__The task__
An exact reproduction of all the entries is the expected answer.

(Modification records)
§ §

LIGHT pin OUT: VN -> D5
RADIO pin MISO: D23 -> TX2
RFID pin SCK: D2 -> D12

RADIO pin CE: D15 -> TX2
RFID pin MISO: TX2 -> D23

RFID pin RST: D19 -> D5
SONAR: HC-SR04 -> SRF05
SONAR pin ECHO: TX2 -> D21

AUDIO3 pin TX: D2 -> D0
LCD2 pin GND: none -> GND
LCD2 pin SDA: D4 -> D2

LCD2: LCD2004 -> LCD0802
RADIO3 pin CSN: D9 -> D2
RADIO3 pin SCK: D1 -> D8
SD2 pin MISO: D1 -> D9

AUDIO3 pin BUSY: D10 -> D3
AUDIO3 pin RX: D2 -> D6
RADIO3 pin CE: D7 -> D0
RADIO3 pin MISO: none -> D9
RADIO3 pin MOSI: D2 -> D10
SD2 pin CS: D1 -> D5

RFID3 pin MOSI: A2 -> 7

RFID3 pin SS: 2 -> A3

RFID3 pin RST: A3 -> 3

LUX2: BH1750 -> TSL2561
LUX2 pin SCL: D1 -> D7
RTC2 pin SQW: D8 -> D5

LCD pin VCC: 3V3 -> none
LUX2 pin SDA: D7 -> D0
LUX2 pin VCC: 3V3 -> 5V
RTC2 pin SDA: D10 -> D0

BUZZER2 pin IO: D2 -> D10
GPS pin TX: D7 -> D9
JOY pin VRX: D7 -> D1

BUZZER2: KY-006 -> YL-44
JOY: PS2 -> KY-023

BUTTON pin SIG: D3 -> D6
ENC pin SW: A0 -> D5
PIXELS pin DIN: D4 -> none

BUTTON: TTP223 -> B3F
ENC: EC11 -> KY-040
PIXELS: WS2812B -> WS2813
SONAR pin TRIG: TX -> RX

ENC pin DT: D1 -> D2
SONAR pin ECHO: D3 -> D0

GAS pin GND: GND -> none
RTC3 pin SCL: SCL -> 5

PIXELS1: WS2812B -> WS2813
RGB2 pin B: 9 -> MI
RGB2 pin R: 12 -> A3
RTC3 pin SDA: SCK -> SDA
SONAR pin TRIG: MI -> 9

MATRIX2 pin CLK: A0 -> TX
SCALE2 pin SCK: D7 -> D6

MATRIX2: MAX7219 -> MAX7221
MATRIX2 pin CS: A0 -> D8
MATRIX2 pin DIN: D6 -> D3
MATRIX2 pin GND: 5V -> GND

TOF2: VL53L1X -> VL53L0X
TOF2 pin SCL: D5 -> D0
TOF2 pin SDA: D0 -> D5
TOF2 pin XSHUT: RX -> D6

§ §

__Output of the task__
LIGHT pin OUT: VN -> D5
RADIO pin MISO: D23 -> TX2
RFID pin SCK: D2 -> D12

RADIO pin CE: D15 -> TX2
RFID pin MISO: TX2 -> D23

RFID pin RST: D19 -> D5
SONAR: HC-SR04 -> SRF05
SONAR pin ECHO: TX2 -> D21

AUDIO3 pin TX: D2 -> D0
LCD2 pin GND: none -> GND
LCD2 pin SDA: D4 -> D2

LCD2: LCD2004 -> LCD0802
RADIO3 pin CSN: D9 -> D2
RADIO3 pin SCK: D1 -> D8
SD2 pin MISO: D1 -> D9

AUDIO3 pin BUSY: D10 -> D3
AUDIO3 pin RX: D2 -> D6
RADIO3 pin CE: D7 -> D0
RADIO3 pin MISO: none -> D9
RADIO3 pin MOSI: D2 -> D10
SD2 pin CS: D1 -> D5

RFID3 pin MOSI: A2 -> 7

RFID3 pin SS: 2 -> A3

RFID3 pin RST: A3 -> 3

LUX2: BH1750 -> TSL2561
LUX2 pin SCL: D1 -> D7
RTC2 pin SQW: D8 -> D5

LCD pin VCC: 3V3 -> none
LUX2 pin SDA: D7 -> D0
LUX2 pin VCC: 3V3 -> 5V
RTC2 pin SDA: D10 -> D0

BUZZER2 pin IO: D2 -> D10
GPS pin TX: D7 -> D9
JOY pin VRX: D7 -> D1

BUZZER2: KY-006 -> YL-44
JOY: PS2 -> KY-023

BUTTON pin SIG: D3 -> D6
ENC pin SW: A0 -> D5
PIXELS pin DIN: D4 -> none

BUTTON: TTP223 -> B3F
ENC: EC11 -> KY-040
PIXELS: WS2812B -> WS2813
SONAR pin TRIG: TX -> RX

ENC pin DT: D1 -> D2
SONAR pin ECHO: D3 -> D0

GAS pin GND: GND -> none
RTC3 pin SCL: SCL -> 5

PIXELS1: WS2812B -> WS2813
RGB2 pin B: 9 -> MI
RGB2 pin R: 12 -> A3
RTC3 pin SDA: SCK -> SDA
SONAR pin TRIG: MI -> 9

MATRIX2 pin CLK: A0 -> TX
SCALE2 pin SCK: D7 -> D6

MATRIX2: MAX7219 -> MAX7221
MATRIX2 pin CS: A0 -> D8
MATRIX2 pin DIN: D6 -> D3
MATRIX2 pin GND: 5V -> GND

TOF2: VL53L1X -> VL53L0X
TOF2 pin SCL: D5 -> D0
TOF2 pin SDA: D0 -> D5
TOF2 pin XSHUT: RX -> D6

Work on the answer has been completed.